Supplied material:
[Start of section]

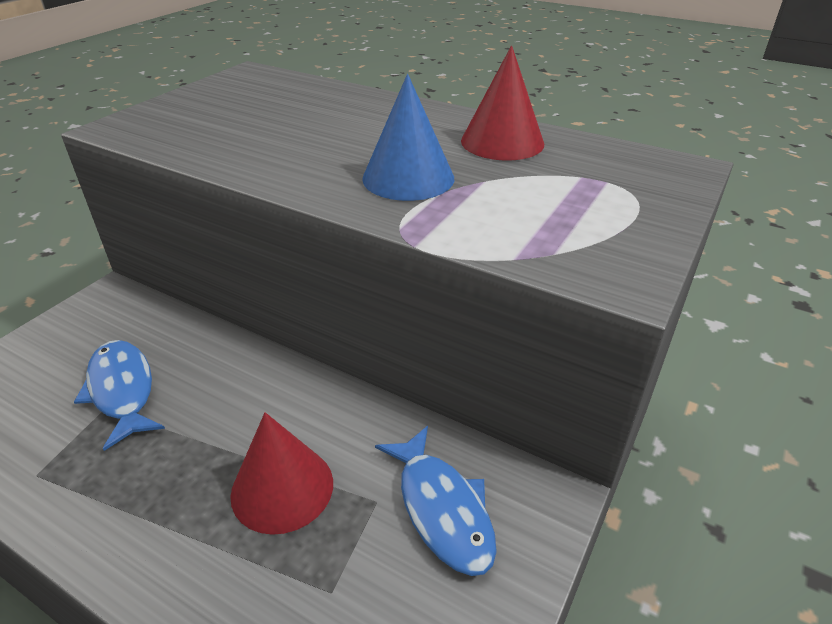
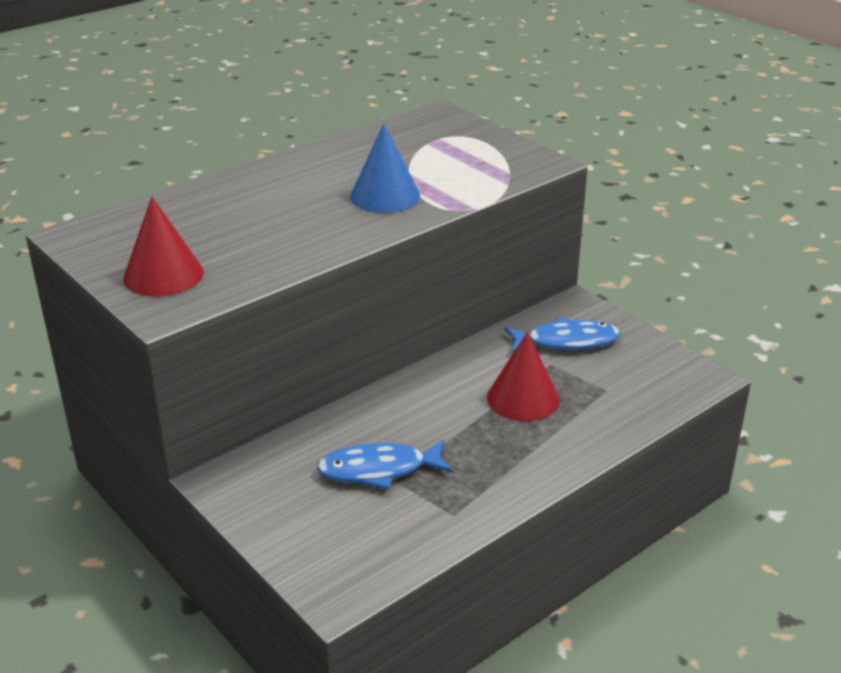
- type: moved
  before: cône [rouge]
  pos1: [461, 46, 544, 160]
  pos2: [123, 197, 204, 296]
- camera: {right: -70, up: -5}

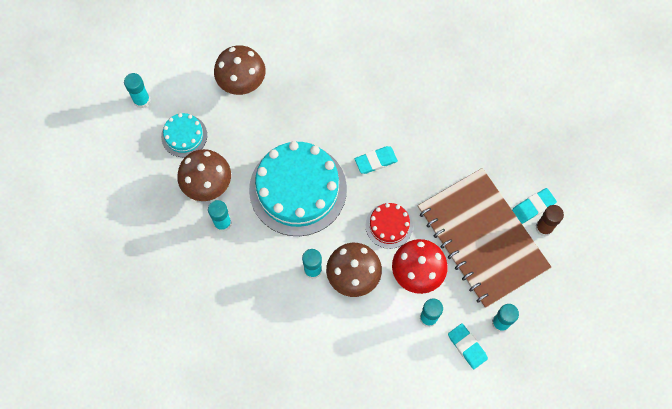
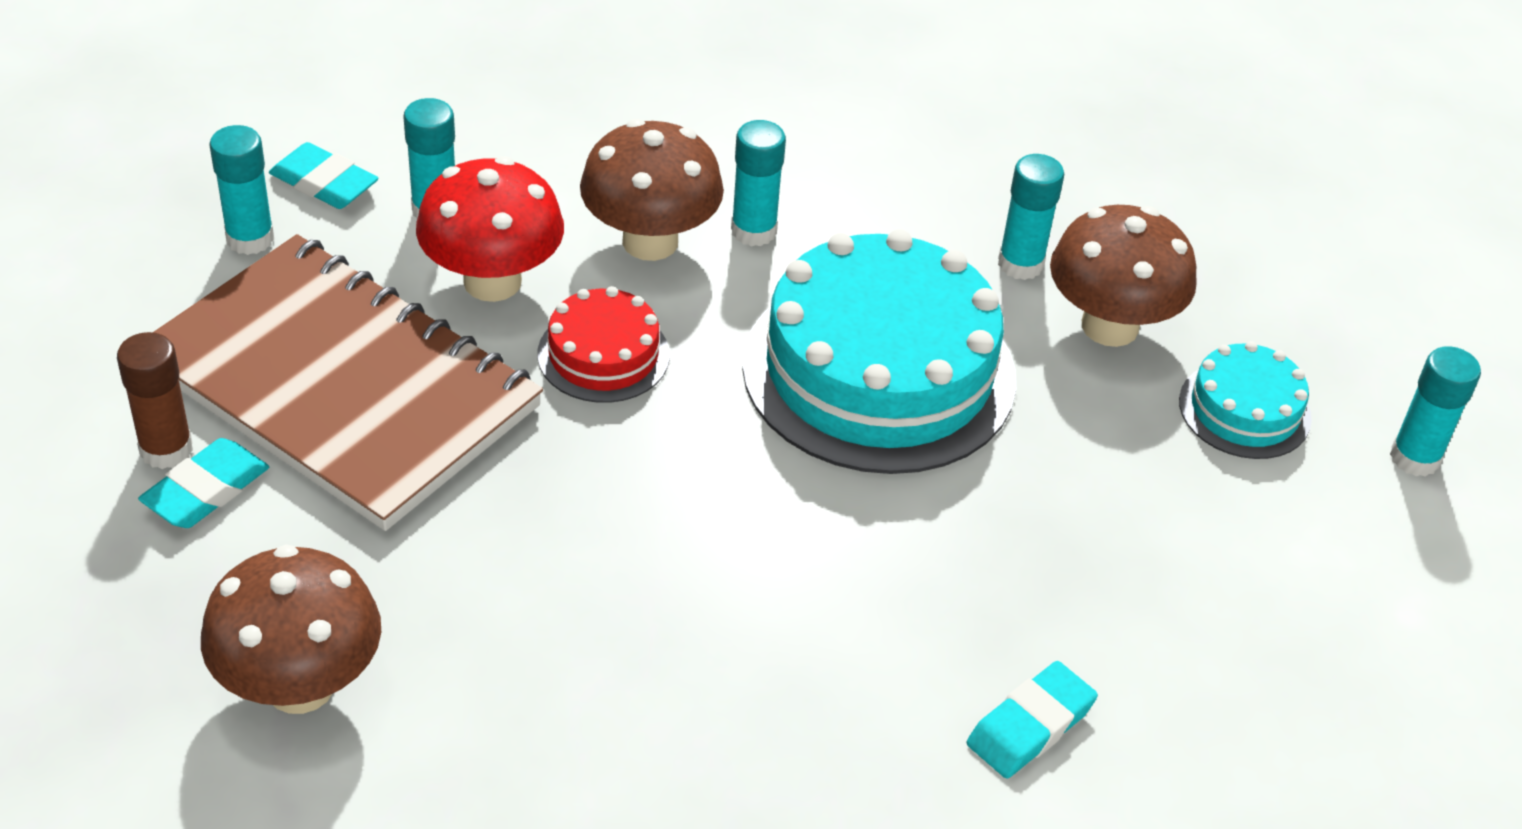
- type: moved
  before: champignon [marron]
  pos1: [214, 45, 266, 95]
  pos2: [201, 545, 381, 714]
- type: moved
  before: gomme [turquoise]
  pos1: [355, 146, 398, 174]
  pos2: [967, 661, 1098, 779]
- camera: {right: 155, up: -25}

[End of section]

Work instruction:
Skipping all pictures, set the listing down exactly as written.

Output for this exercise:
- type: moved
  before: cône [rouge]
  pos1: [461, 46, 544, 160]
  pos2: [123, 197, 204, 296]
- camera: {right: -70, up: -5}

- type: moved
  before: champignon [marron]
  pos1: [214, 45, 266, 95]
  pos2: [201, 545, 381, 714]
- type: moved
  before: gomme [turquoise]
  pos1: [355, 146, 398, 174]
  pos2: [967, 661, 1098, 779]
- camera: {right: 155, up: -25}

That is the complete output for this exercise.